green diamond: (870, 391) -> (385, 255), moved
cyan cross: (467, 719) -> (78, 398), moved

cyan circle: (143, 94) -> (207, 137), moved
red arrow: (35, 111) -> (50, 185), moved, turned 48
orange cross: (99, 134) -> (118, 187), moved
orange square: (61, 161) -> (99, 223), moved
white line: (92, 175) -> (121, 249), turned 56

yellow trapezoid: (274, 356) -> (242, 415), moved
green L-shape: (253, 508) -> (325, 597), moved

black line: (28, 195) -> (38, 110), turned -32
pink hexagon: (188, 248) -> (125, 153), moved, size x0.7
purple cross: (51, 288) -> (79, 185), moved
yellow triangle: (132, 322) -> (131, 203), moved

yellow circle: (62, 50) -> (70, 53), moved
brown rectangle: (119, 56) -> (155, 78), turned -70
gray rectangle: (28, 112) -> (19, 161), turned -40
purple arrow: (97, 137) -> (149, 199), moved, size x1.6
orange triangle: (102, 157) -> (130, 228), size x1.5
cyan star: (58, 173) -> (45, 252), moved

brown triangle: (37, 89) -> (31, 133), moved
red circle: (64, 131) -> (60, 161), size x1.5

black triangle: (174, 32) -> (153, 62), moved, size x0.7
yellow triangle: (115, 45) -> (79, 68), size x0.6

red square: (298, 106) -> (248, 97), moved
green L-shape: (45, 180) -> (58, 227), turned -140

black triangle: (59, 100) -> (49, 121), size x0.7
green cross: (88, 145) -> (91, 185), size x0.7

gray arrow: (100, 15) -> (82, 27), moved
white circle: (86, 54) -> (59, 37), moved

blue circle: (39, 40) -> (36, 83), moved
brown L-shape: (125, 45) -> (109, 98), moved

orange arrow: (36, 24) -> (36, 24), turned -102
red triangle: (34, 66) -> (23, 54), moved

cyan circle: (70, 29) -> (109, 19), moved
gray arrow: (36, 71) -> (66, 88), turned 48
________________________________________
[The problem]:
Look above for the line with "orange square: (61, 161) -> (99, 223), moved" and the line with "pink hexagon: (188, 248)", and reproduce exactly those two lines plus every line between, nothing more.

[Solution]:
orange square: (61, 161) -> (99, 223), moved
white line: (92, 175) -> (121, 249), turned 56

yellow trapezoid: (274, 356) -> (242, 415), moved
green L-shape: (253, 508) -> (325, 597), moved

black line: (28, 195) -> (38, 110), turned -32
pink hexagon: (188, 248) -> (125, 153), moved, size x0.7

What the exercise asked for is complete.